WORK TO BE COMPLETED: Could you please reproduce the entries exactly, leaving out any pictures?

(Beginning of DATASET)

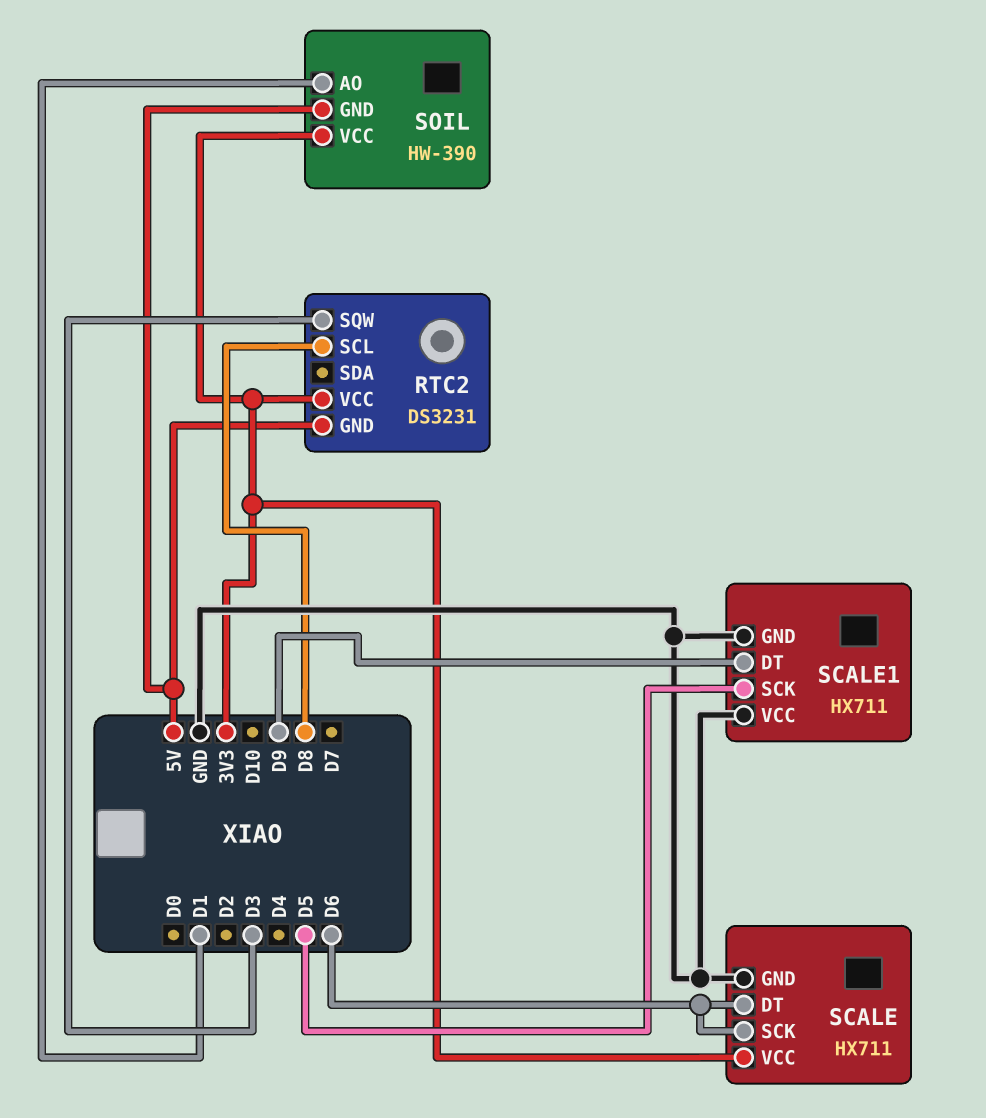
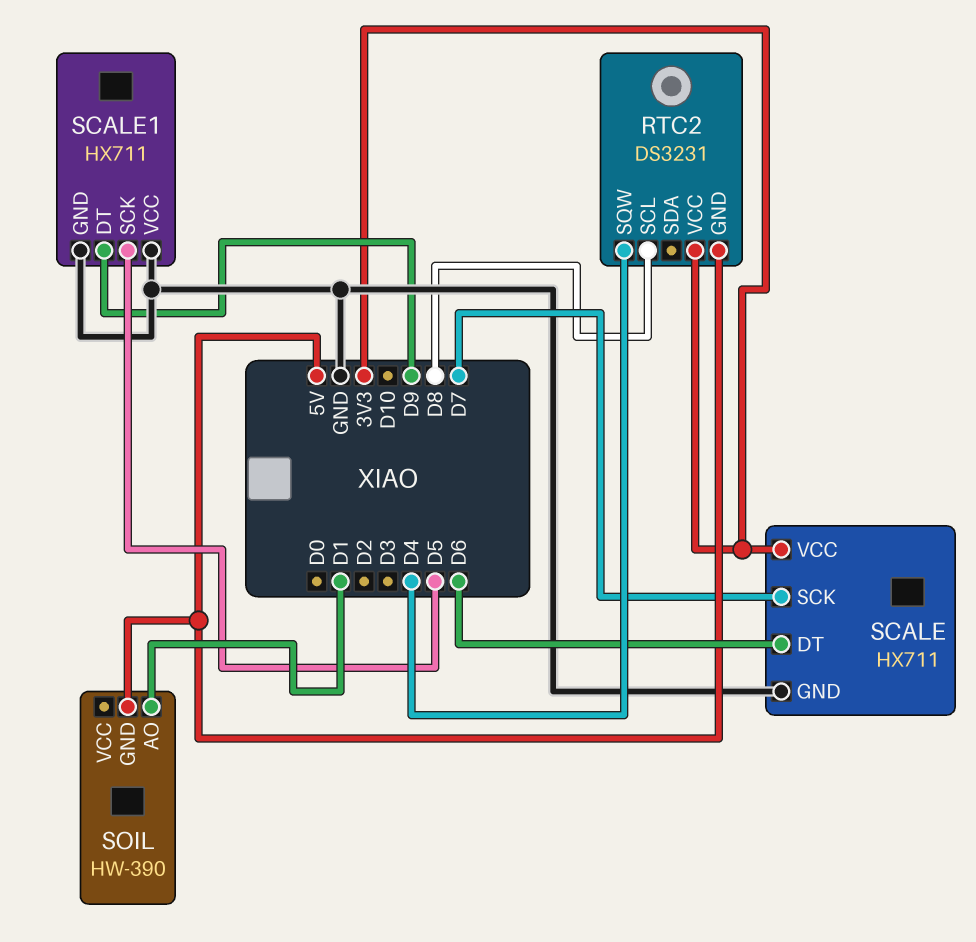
RTC2 pin SQW: D3 -> D4
SCALE pin SCK: D6 -> D7
SOIL pin VCC: 3V3 -> none

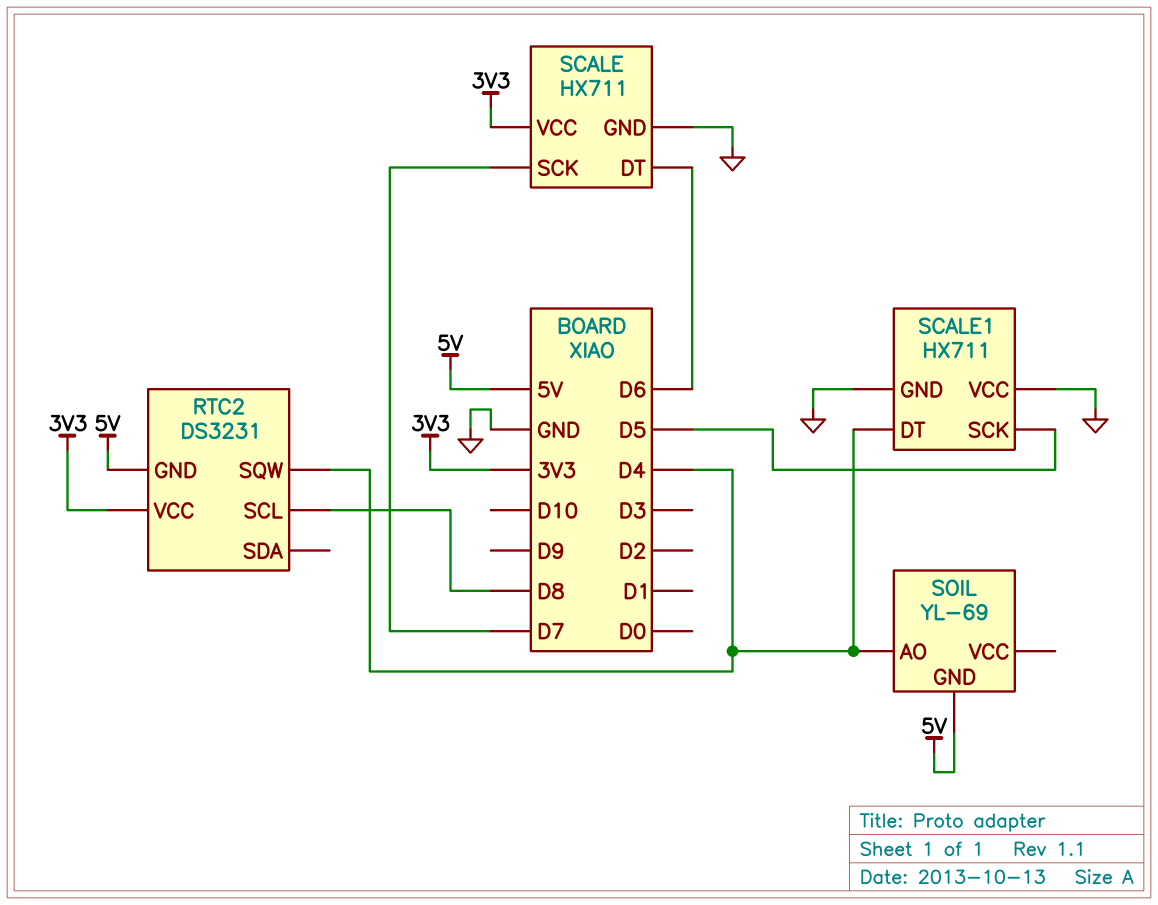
SCALE1 pin DT: D9 -> D4
SOIL: HW-390 -> YL-69
SOIL pin AO: D1 -> D4

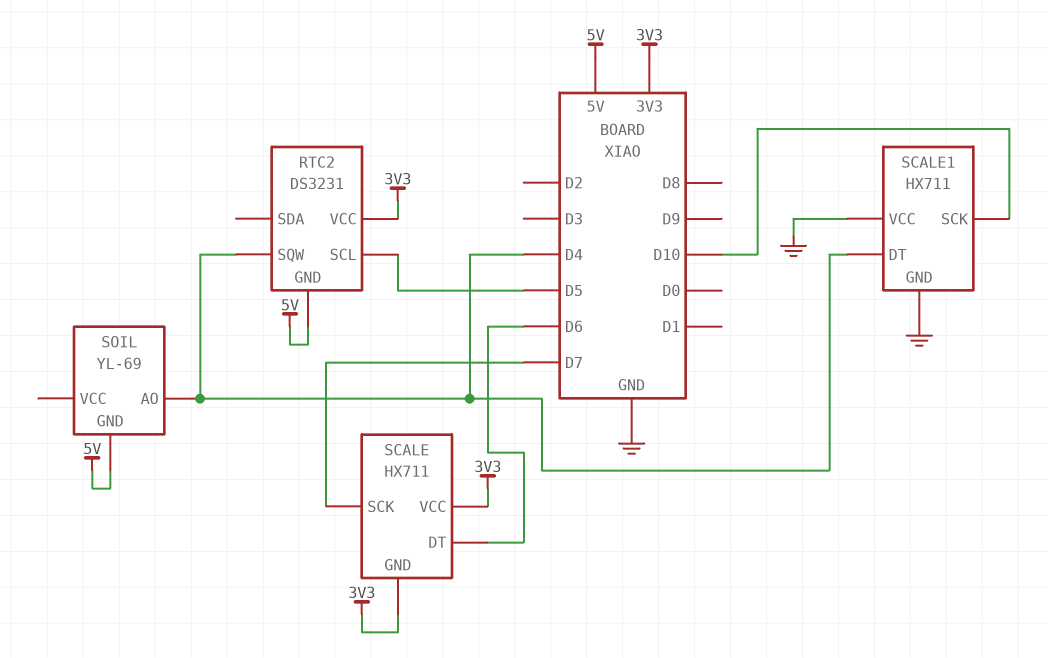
RTC2 pin SCL: D8 -> D5
SCALE pin GND: GND -> 3V3
SCALE1 pin SCK: D5 -> D10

(End of DATASET)

SOLUTION FOR THIS PROBLEM:
RTC2 pin SQW: D3 -> D4
SCALE pin SCK: D6 -> D7
SOIL pin VCC: 3V3 -> none

SCALE1 pin DT: D9 -> D4
SOIL: HW-390 -> YL-69
SOIL pin AO: D1 -> D4

RTC2 pin SCL: D8 -> D5
SCALE pin GND: GND -> 3V3
SCALE1 pin SCK: D5 -> D10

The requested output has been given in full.